[Saved data entries]
==================================================
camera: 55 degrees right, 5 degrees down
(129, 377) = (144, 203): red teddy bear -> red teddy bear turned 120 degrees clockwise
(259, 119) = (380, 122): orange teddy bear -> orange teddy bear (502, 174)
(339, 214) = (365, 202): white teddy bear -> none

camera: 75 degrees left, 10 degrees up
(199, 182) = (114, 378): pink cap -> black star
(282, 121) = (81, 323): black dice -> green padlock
==================================================
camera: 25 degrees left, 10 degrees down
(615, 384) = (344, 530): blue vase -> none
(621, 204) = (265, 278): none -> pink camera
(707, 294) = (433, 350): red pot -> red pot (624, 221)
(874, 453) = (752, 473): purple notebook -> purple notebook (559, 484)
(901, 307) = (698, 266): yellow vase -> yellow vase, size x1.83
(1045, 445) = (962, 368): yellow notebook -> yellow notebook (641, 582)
==================================================
Work out how many lines of the data above hold the word "teddy", and write only the count.

Answer area – 3